[Items from a dataset]
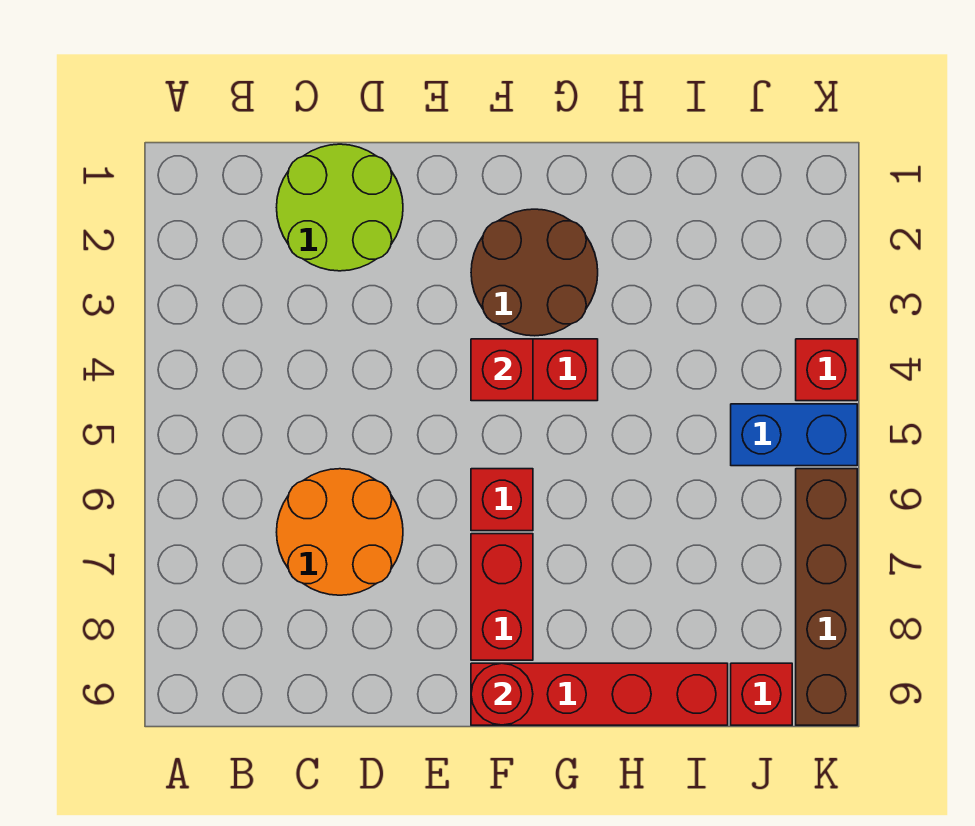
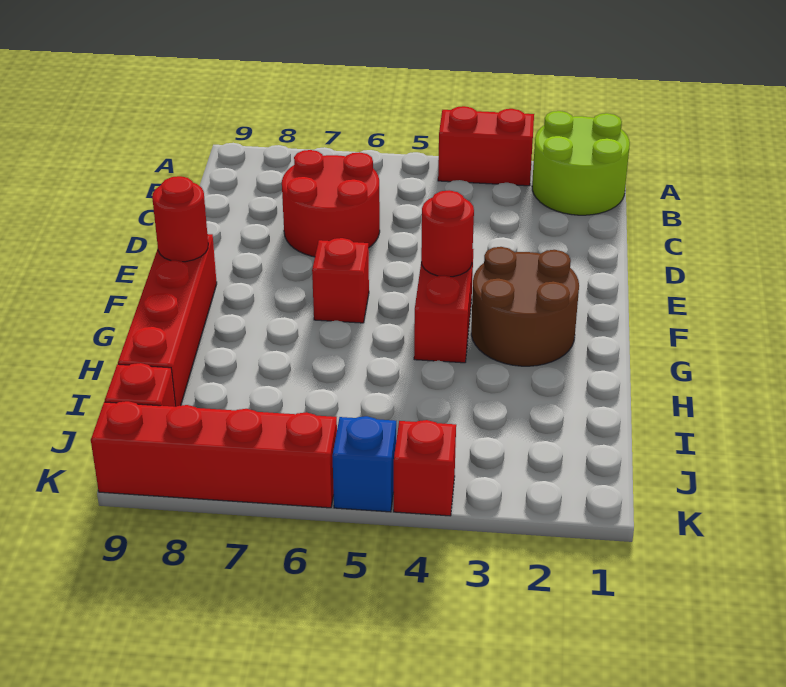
lime round brick C1:D2 level 1 -> lime round brick A1:B2 level 1
orange round brick C6:D7 level 1 -> red round brick C6:D7 level 1
red brick F4 level 2 -> red round brick F4 level 2
red brick F7:F8 level 1 -> red brick A3:A4 level 1
blue brick J5:K5 level 1 -> blue brick K5 level 1
brown brick K6:K9 level 1 -> red brick K6:K9 level 1

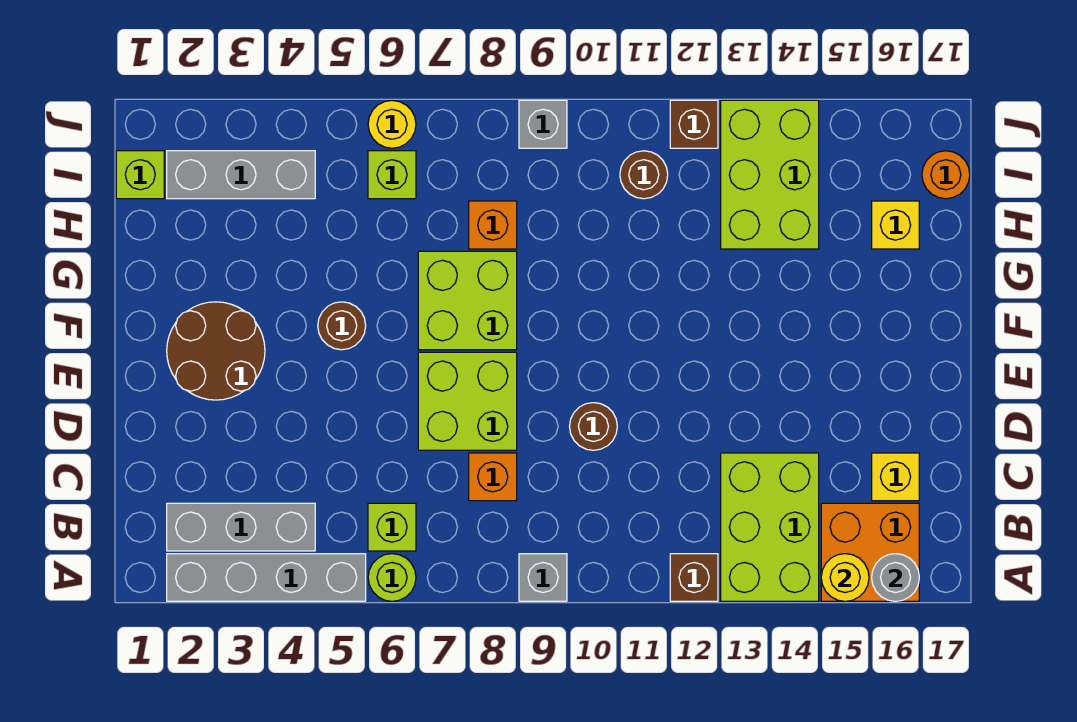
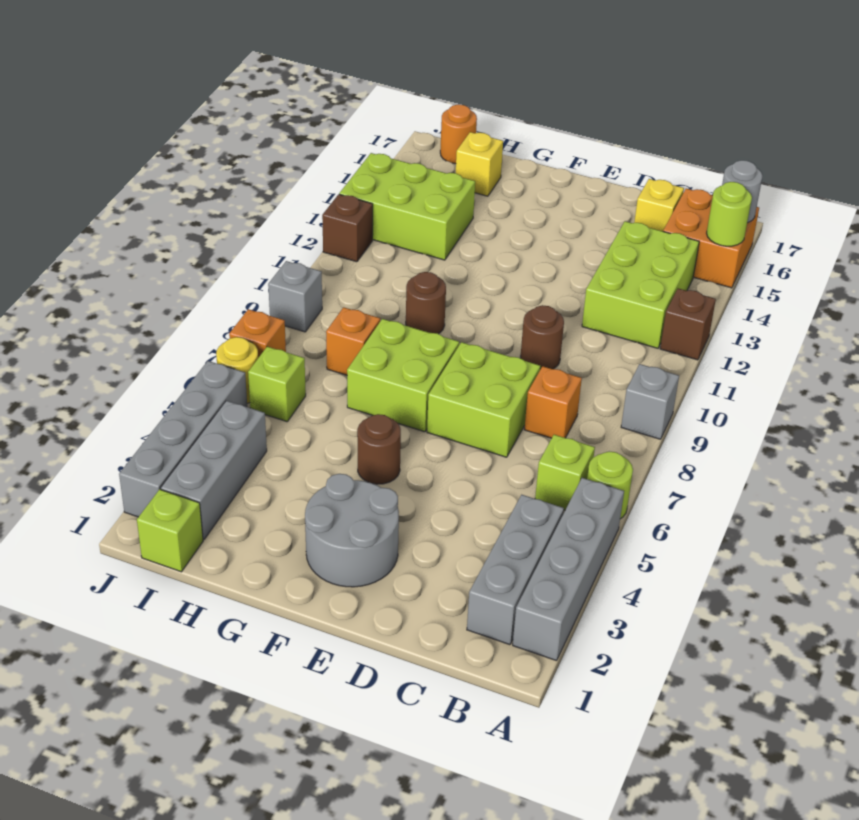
lime brick A13:C14 level 1 -> lime brick B12:C14 level 1
yellow round brick A15 level 2 -> lime round brick A15 level 2
brown round brick E2:F3 level 1 -> grey round brick E2:F3 level 1
brown round brick I11 level 1 -> brown round brick G10 level 1
none -> grey brick J2:J5 level 1
none -> orange brick J7 level 1

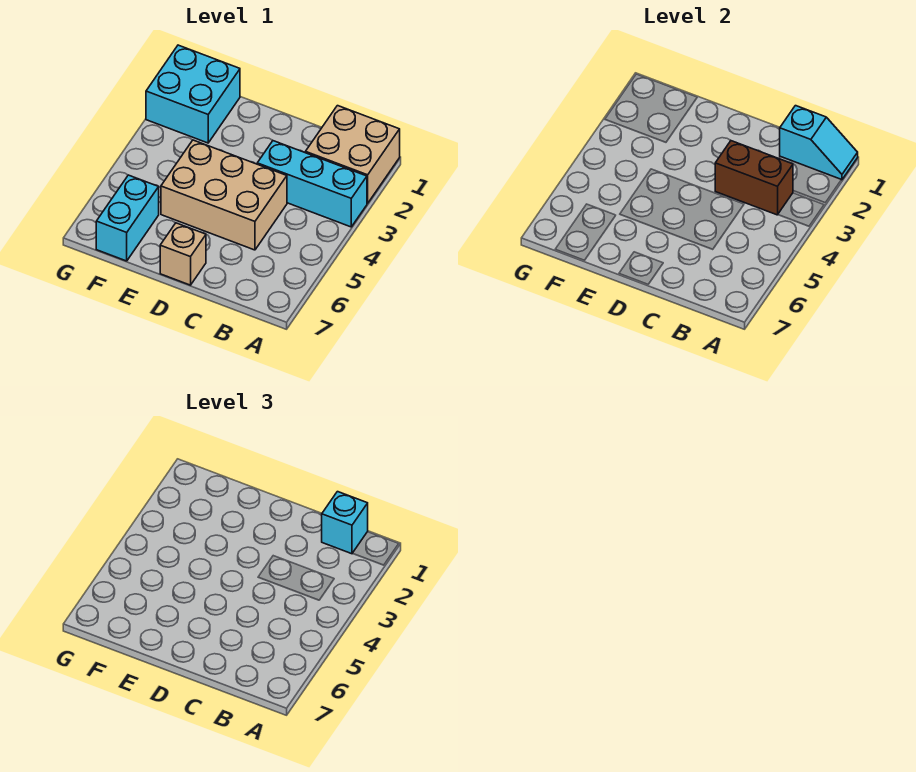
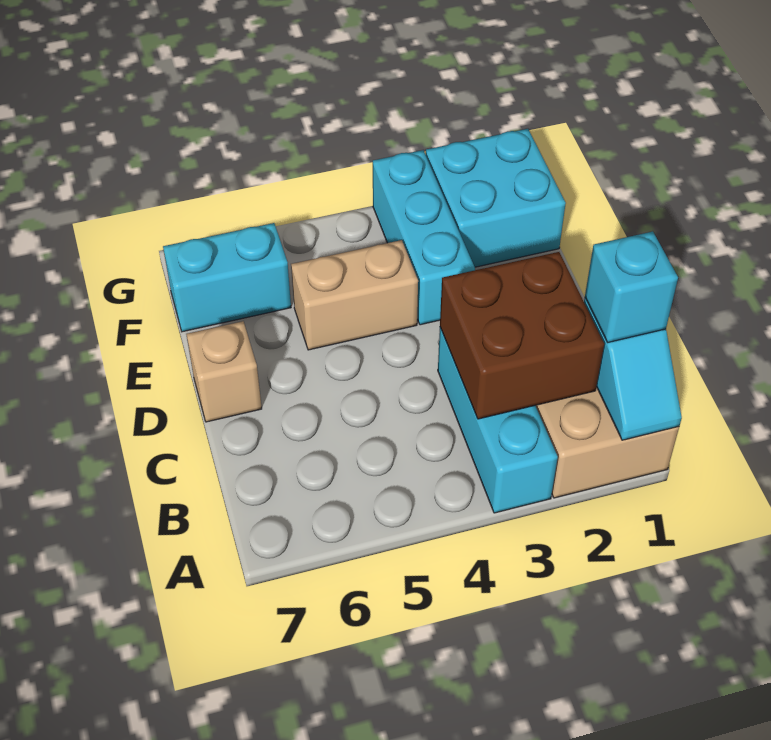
brown brick B3:C3 level 2 -> brown brick B2:C3 level 2
tan brick C4:E5 level 1 -> tan brick E4:E5 level 1
none -> cyan brick E3:G3 level 1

# HOW TO COMPLETE THIS TASK
Output each line above exactly as it stands, omitting the pictures.

# ANSWER BOX
lime round brick C1:D2 level 1 -> lime round brick A1:B2 level 1
orange round brick C6:D7 level 1 -> red round brick C6:D7 level 1
red brick F4 level 2 -> red round brick F4 level 2
red brick F7:F8 level 1 -> red brick A3:A4 level 1
blue brick J5:K5 level 1 -> blue brick K5 level 1
brown brick K6:K9 level 1 -> red brick K6:K9 level 1

lime brick A13:C14 level 1 -> lime brick B12:C14 level 1
yellow round brick A15 level 2 -> lime round brick A15 level 2
brown round brick E2:F3 level 1 -> grey round brick E2:F3 level 1
brown round brick I11 level 1 -> brown round brick G10 level 1
none -> grey brick J2:J5 level 1
none -> orange brick J7 level 1

brown brick B3:C3 level 2 -> brown brick B2:C3 level 2
tan brick C4:E5 level 1 -> tan brick E4:E5 level 1
none -> cyan brick E3:G3 level 1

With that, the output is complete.